*** Data provided ***

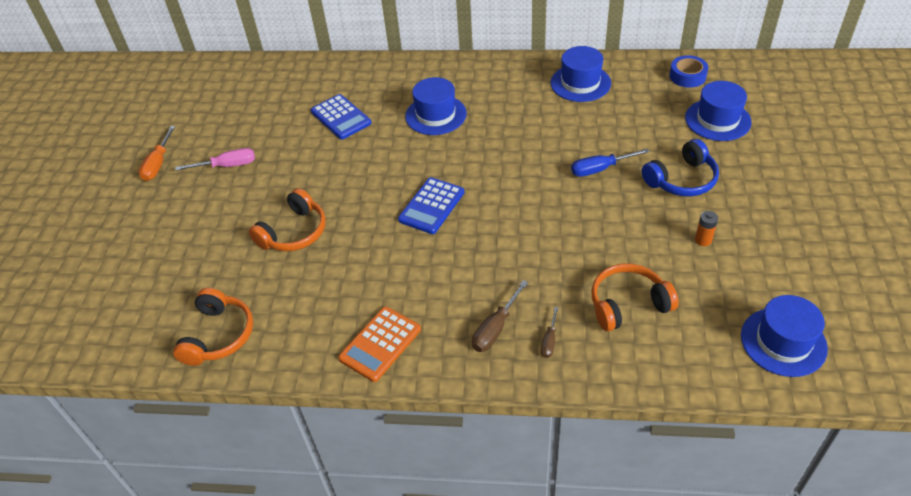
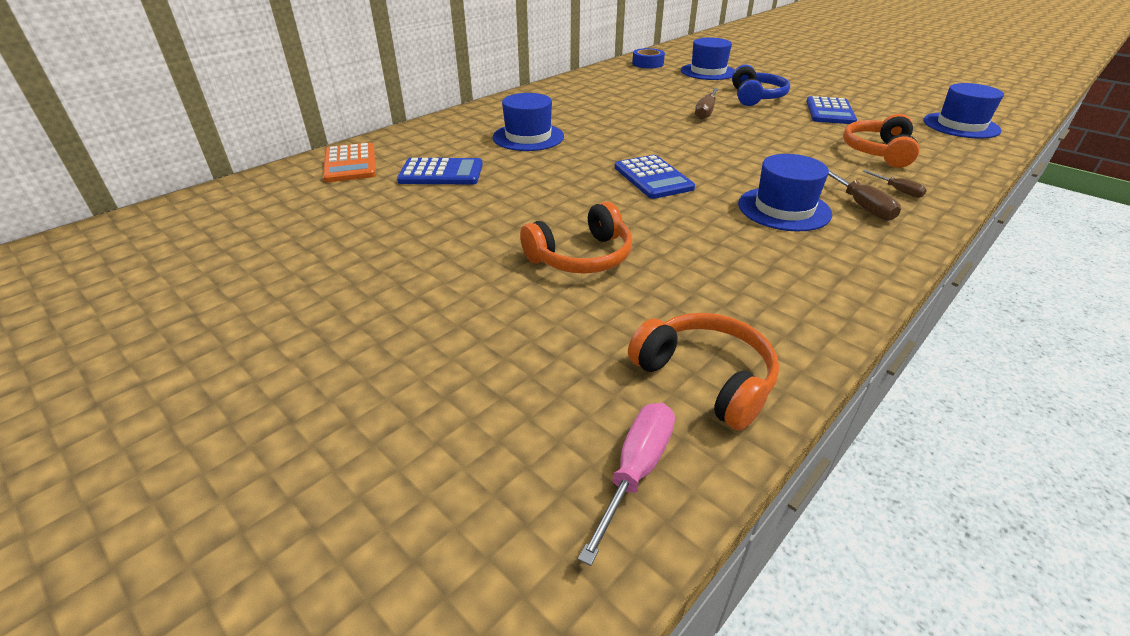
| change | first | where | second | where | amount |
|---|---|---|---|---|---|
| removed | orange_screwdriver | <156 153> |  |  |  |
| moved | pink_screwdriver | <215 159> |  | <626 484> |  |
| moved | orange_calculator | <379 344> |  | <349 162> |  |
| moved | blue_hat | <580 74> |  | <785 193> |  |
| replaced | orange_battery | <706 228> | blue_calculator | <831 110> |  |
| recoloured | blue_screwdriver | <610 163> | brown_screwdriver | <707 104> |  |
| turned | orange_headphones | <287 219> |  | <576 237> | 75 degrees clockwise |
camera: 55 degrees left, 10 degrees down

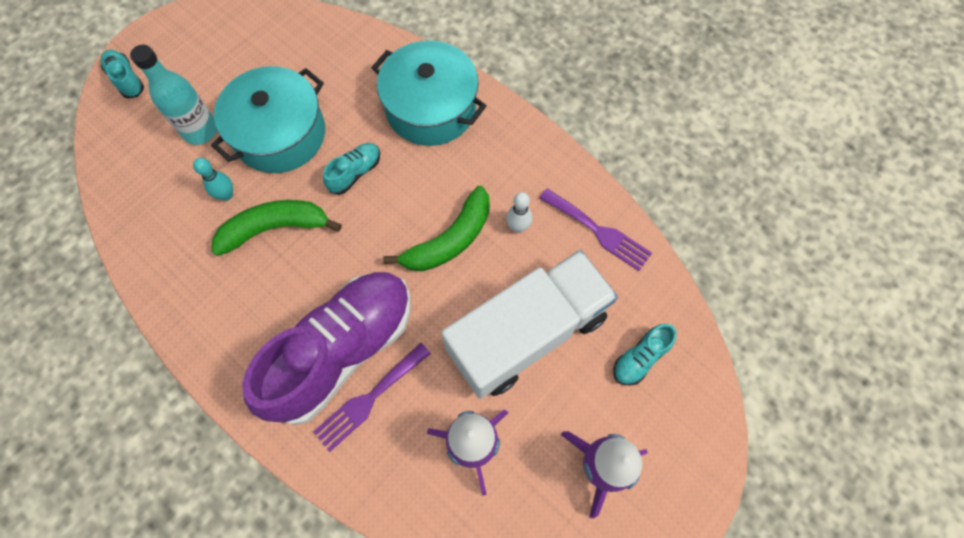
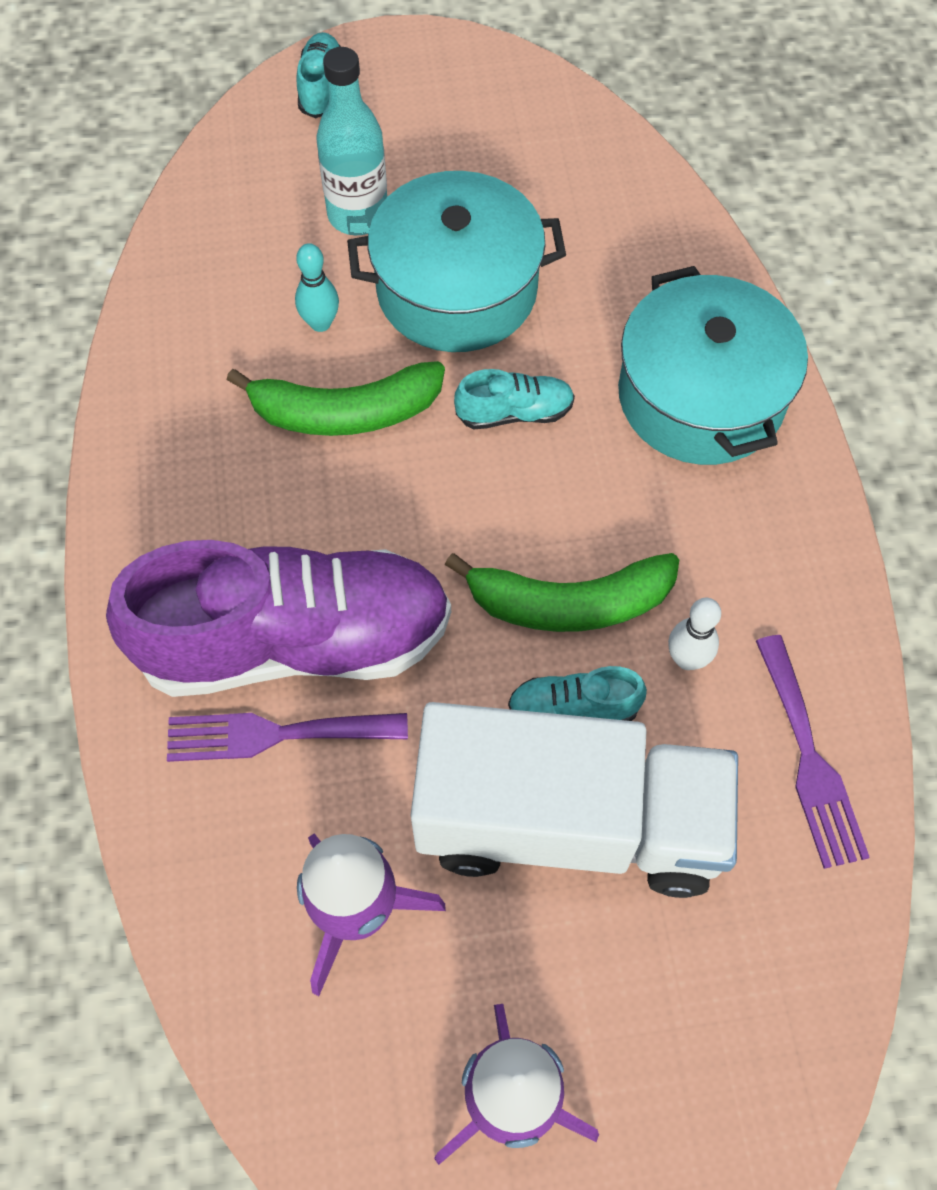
| change | first | where | second | where | amount |
|---|---|---|---|---|---|
| moved | turquoise_shoe | <645 355> |  | <577 693> |  |
| turned | green_banana | <277 228> |  | <336 398> | 150 degrees clockwise |
camera: 40 degrees right, 5 degrees down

*** End of Data provided ***

• Exercise objective: What is needed is an exact copy of every entry, minus the images.

• Result of the exercise:
| change | first | where | second | where | amount |
|---|---|---|---|---|---|
| removed | orange_screwdriver | <156 153> |  |  |  |
| moved | pink_screwdriver | <215 159> |  | <626 484> |  |
| moved | orange_calculator | <379 344> |  | <349 162> |  |
| moved | blue_hat | <580 74> |  | <785 193> |  |
| replaced | orange_battery | <706 228> | blue_calculator | <831 110> |  |
| recoloured | blue_screwdriver | <610 163> | brown_screwdriver | <707 104> |  |
| turned | orange_headphones | <287 219> |  | <576 237> | 75 degrees clockwise |
camera: 55 degrees left, 10 degrees down

| change | first | where | second | where | amount |
|---|---|---|---|---|---|
| moved | turquoise_shoe | <645 355> |  | <577 693> |  |
| turned | green_banana | <277 228> |  | <336 398> | 150 degrees clockwise |
camera: 40 degrees right, 5 degrees down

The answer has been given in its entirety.